WORK TASK: In the entries below, count each line holding the word "teddy". Answer with the total alone.

SOURCE MATERIAL:
────

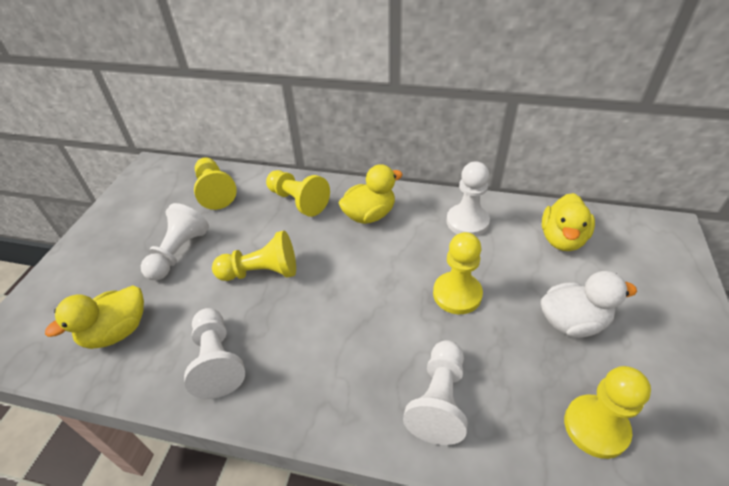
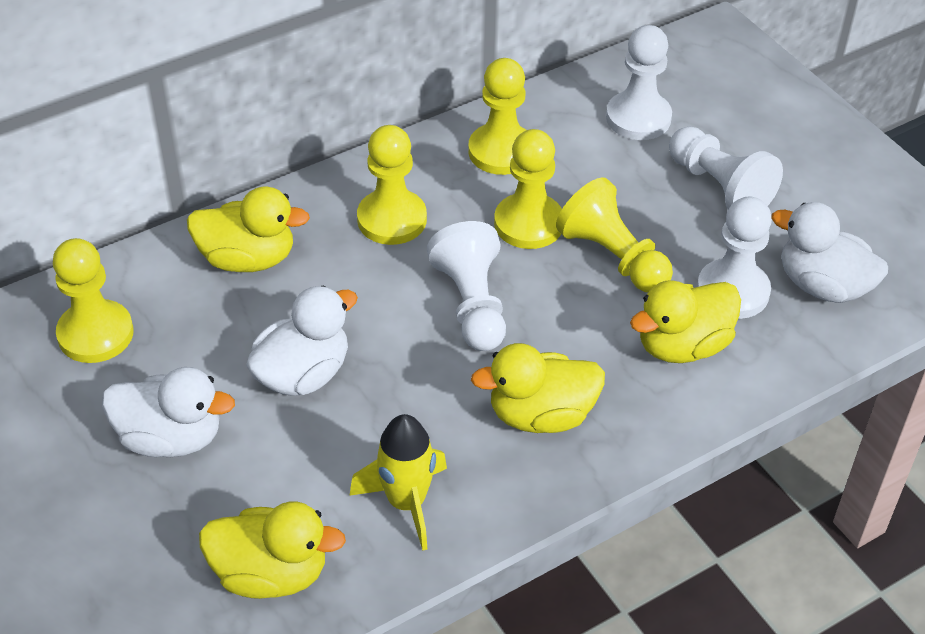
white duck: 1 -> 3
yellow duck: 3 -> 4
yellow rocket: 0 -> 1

────

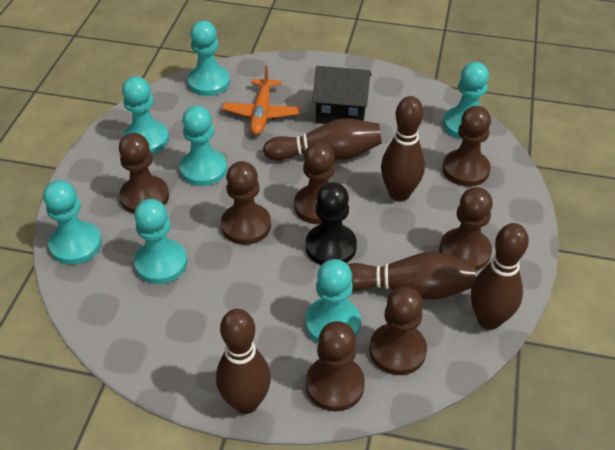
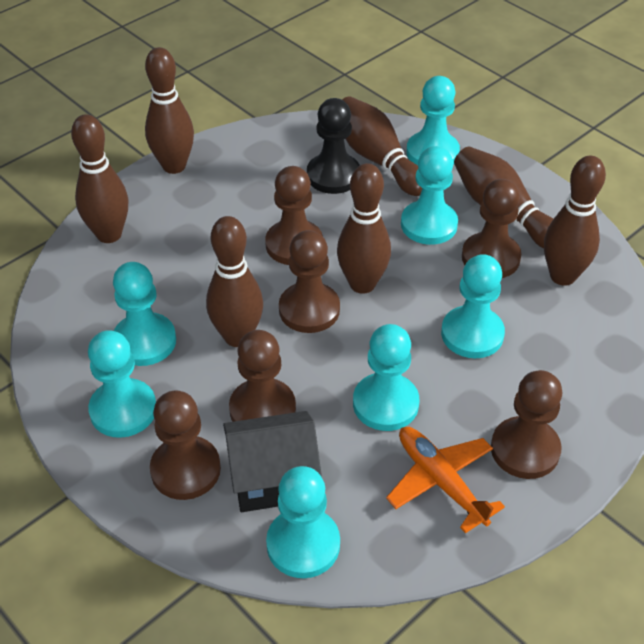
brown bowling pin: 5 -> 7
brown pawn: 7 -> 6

────

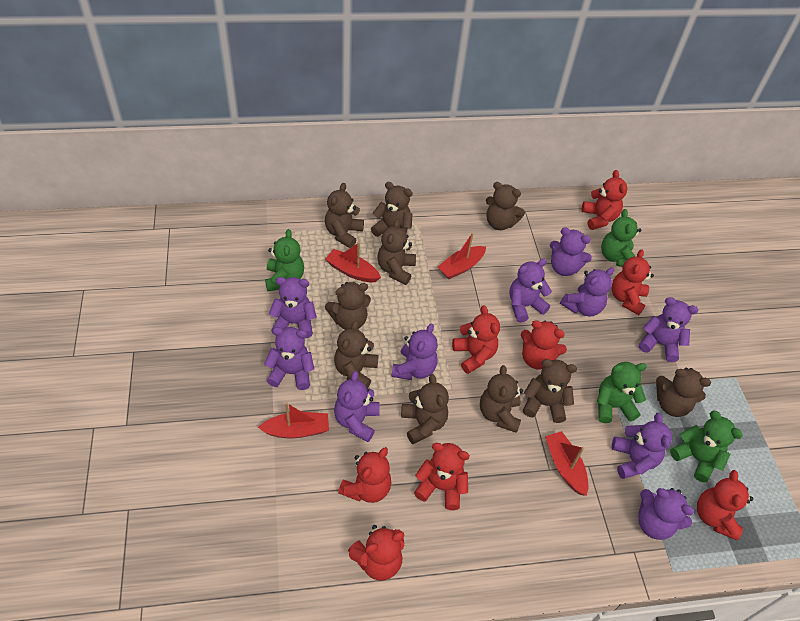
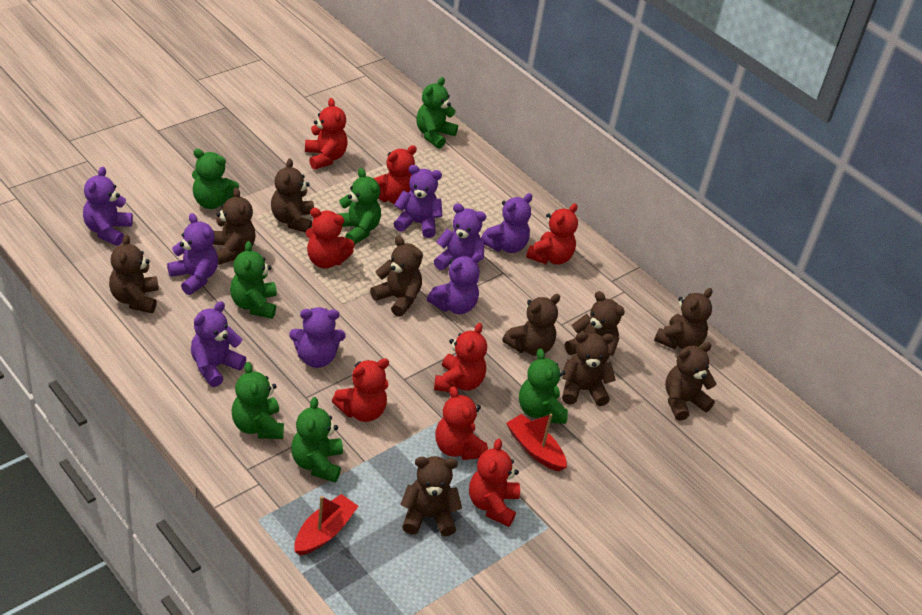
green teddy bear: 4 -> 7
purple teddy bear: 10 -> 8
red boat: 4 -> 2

────

OUTPUT OF THE EXERCISE: 2